_Entries supplied_
[Start of section]
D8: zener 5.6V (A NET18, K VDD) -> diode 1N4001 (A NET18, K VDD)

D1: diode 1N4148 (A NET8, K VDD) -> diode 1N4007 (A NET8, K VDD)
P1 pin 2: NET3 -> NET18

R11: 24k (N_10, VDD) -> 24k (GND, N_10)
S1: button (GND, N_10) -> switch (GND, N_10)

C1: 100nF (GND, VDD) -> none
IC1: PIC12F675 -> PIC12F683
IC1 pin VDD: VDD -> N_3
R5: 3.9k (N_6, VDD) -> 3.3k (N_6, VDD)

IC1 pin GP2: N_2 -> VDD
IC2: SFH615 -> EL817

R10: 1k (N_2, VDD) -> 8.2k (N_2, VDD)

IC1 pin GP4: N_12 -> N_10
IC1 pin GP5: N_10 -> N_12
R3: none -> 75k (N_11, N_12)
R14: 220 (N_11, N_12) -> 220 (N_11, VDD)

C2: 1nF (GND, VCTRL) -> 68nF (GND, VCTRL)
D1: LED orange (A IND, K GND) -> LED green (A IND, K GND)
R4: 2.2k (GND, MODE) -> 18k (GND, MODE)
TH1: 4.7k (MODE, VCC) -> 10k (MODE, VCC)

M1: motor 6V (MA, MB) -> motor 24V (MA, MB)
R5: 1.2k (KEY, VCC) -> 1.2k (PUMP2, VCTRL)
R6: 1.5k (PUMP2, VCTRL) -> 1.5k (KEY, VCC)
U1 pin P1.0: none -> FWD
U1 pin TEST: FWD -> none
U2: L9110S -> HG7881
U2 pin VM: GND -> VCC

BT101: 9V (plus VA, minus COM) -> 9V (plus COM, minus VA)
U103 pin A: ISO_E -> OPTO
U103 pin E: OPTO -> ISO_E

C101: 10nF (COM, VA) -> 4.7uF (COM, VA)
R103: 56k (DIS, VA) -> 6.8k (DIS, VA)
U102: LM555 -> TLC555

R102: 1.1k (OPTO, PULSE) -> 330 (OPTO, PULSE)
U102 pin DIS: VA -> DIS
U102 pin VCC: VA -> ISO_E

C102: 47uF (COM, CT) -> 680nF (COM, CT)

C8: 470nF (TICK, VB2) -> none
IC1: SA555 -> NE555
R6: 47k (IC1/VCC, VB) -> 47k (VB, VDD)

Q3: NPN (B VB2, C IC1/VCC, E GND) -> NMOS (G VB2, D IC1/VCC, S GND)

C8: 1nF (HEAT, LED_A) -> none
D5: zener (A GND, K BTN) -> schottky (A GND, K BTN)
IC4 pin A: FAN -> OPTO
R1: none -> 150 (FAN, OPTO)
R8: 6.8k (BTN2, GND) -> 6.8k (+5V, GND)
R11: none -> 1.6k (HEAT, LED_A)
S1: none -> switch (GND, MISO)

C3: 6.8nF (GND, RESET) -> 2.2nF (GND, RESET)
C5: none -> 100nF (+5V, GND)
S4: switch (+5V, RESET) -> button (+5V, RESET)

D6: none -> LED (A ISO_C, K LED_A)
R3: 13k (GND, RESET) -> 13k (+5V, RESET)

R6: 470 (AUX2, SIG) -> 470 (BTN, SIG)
[End of section]
_Problem statement_
Give again exactly, and only, the lines above starting at the one with "IC1 pin GP2: N_2 -> VDD" and ending at the one with "C2: 1nF (GND, VCTRL) -> 68nF (GND, VCTRL)".

_Response to the task_
IC1 pin GP2: N_2 -> VDD
IC2: SFH615 -> EL817

R10: 1k (N_2, VDD) -> 8.2k (N_2, VDD)

IC1 pin GP4: N_12 -> N_10
IC1 pin GP5: N_10 -> N_12
R3: none -> 75k (N_11, N_12)
R14: 220 (N_11, N_12) -> 220 (N_11, VDD)

C2: 1nF (GND, VCTRL) -> 68nF (GND, VCTRL)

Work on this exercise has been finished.